◆ WORK REQUEST
As the answer, set down the lines below from the one containing "purple bowling pin" through the one containing "none -> purple mushroom [737,453,774,485]", exactly and inclusively, and no others.

◆ RECORDS FOR PROCESSING
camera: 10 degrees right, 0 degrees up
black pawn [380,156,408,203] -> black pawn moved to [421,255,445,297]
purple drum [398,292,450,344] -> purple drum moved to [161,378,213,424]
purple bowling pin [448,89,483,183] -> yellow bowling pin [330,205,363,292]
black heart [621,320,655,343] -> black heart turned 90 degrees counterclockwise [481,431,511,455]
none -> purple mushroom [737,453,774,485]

--

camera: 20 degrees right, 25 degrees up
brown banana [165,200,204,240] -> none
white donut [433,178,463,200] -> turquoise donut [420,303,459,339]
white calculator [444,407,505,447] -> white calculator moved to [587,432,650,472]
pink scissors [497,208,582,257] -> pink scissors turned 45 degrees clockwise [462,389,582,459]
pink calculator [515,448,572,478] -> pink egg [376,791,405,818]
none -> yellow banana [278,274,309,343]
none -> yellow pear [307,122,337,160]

--

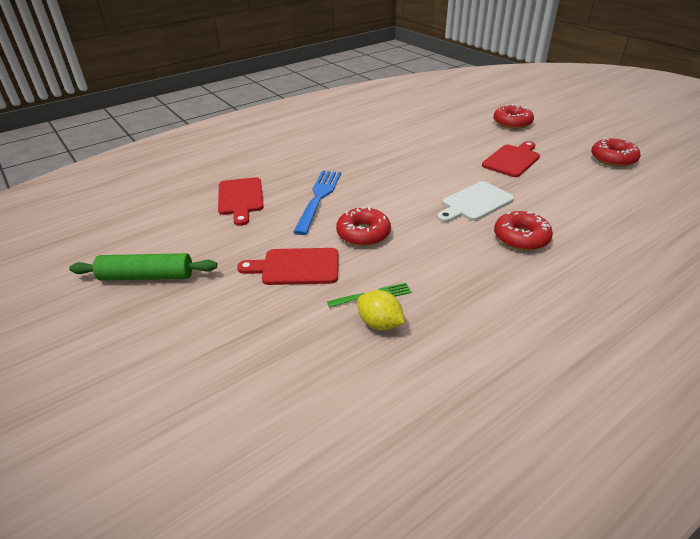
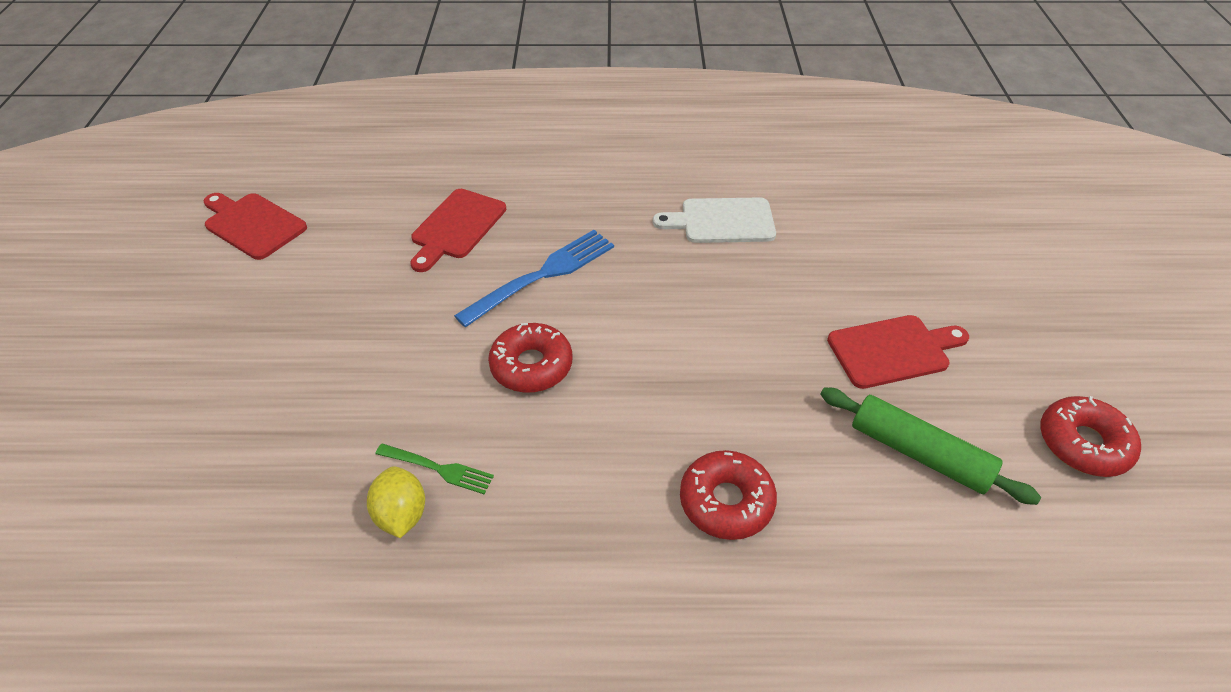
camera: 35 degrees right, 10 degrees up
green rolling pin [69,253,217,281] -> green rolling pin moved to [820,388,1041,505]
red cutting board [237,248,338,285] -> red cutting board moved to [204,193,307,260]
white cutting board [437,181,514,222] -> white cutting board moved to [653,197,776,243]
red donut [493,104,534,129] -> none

◆ WRITTEN REPLY
purple bowling pin [448,89,483,183] -> yellow bowling pin [330,205,363,292]
black heart [621,320,655,343] -> black heart turned 90 degrees counterclockwise [481,431,511,455]
none -> purple mushroom [737,453,774,485]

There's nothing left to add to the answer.